[Saved entries]
####

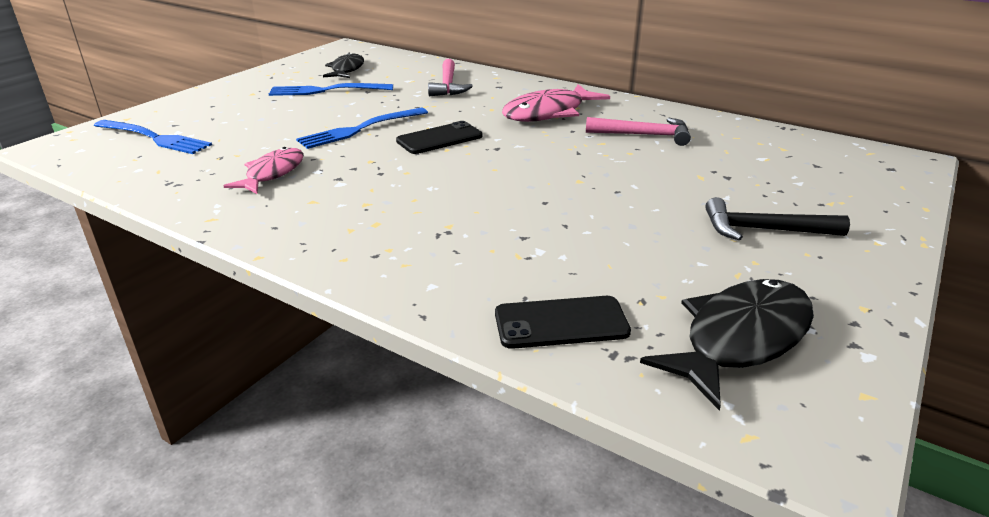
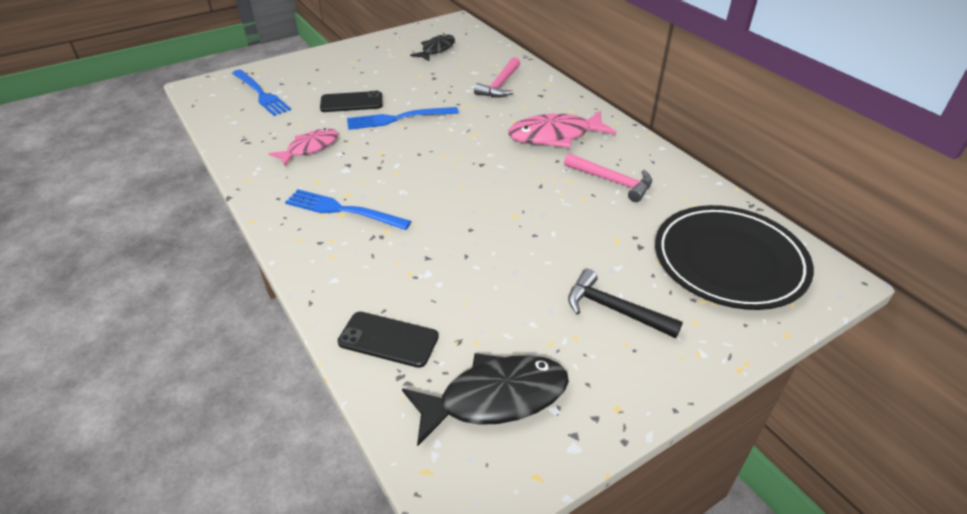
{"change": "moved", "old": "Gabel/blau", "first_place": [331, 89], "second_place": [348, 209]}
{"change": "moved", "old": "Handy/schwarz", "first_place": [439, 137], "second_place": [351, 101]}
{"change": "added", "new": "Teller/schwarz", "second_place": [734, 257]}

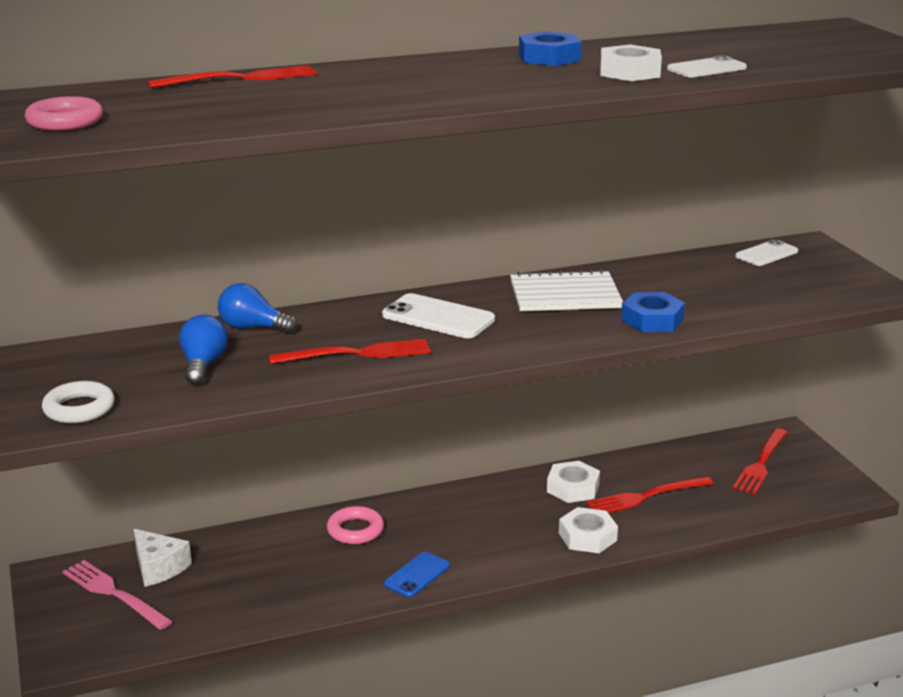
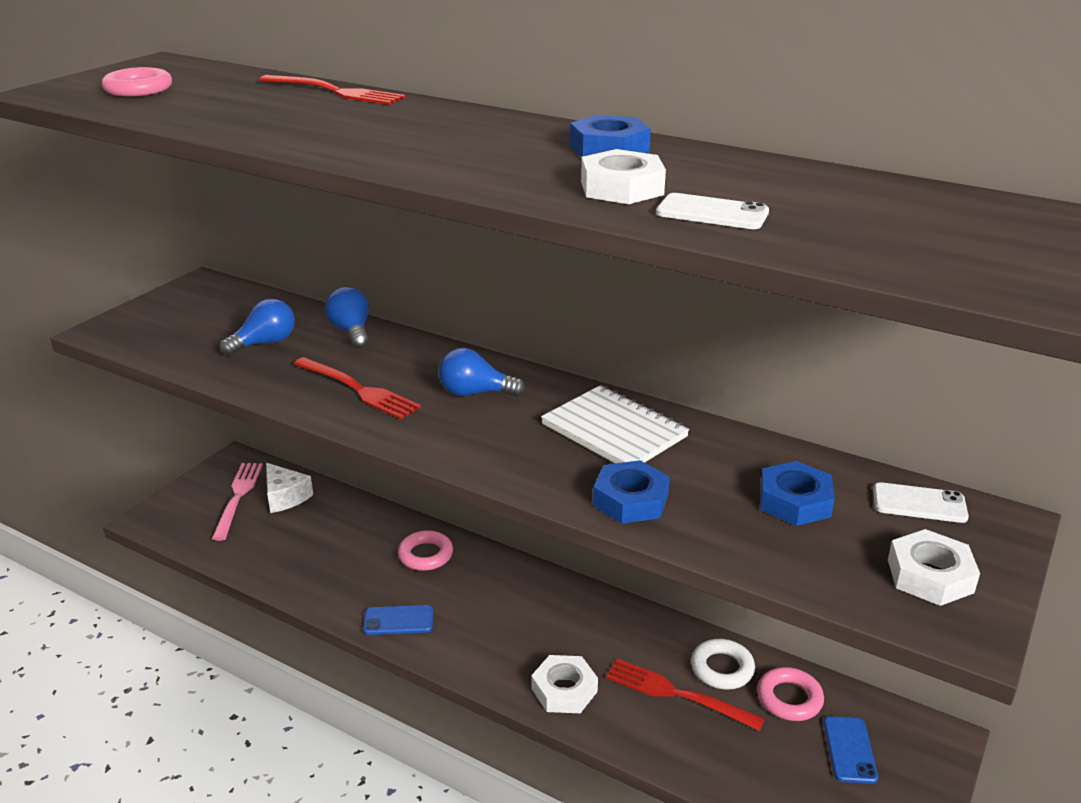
{"change": "replaced", "old": "Handy/weiß", "new": "Glühbirne/blau", "first_place": [438, 315], "second_place": [481, 372]}
{"change": "moved", "old": "Ring/weiß", "first_place": [78, 402], "second_place": [723, 664]}
{"change": "replaced", "old": "Gabel/rot", "new": "Handy/blau", "first_place": [760, 461], "second_place": [851, 750]}
{"change": "moved", "old": "Sechskantmutter/weiß", "first_place": [573, 482], "second_place": [934, 567]}
{"change": "turned", "old": "Käse/weiß", "first_place": [163, 558], "second_place": [289, 488], "degrees": -45}
{"change": "added", "new": "Sechskantmutter/blau", "second_place": [797, 493]}
{"change": "added", "new": "Ring/rosa", "second_place": [790, 694]}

####

▸ Activity
When you return the records, keep every word unchanged and drop the pictures.

▸ Task solution
{"change": "moved", "old": "Gabel/blau", "first_place": [331, 89], "second_place": [348, 209]}
{"change": "moved", "old": "Handy/schwarz", "first_place": [439, 137], "second_place": [351, 101]}
{"change": "added", "new": "Teller/schwarz", "second_place": [734, 257]}

{"change": "replaced", "old": "Handy/weiß", "new": "Glühbirne/blau", "first_place": [438, 315], "second_place": [481, 372]}
{"change": "moved", "old": "Ring/weiß", "first_place": [78, 402], "second_place": [723, 664]}
{"change": "replaced", "old": "Gabel/rot", "new": "Handy/blau", "first_place": [760, 461], "second_place": [851, 750]}
{"change": "moved", "old": "Sechskantmutter/weiß", "first_place": [573, 482], "second_place": [934, 567]}
{"change": "turned", "old": "Käse/weiß", "first_place": [163, 558], "second_place": [289, 488], "degrees": -45}
{"change": "added", "new": "Sechskantmutter/blau", "second_place": [797, 493]}
{"change": "added", "new": "Ring/rosa", "second_place": [790, 694]}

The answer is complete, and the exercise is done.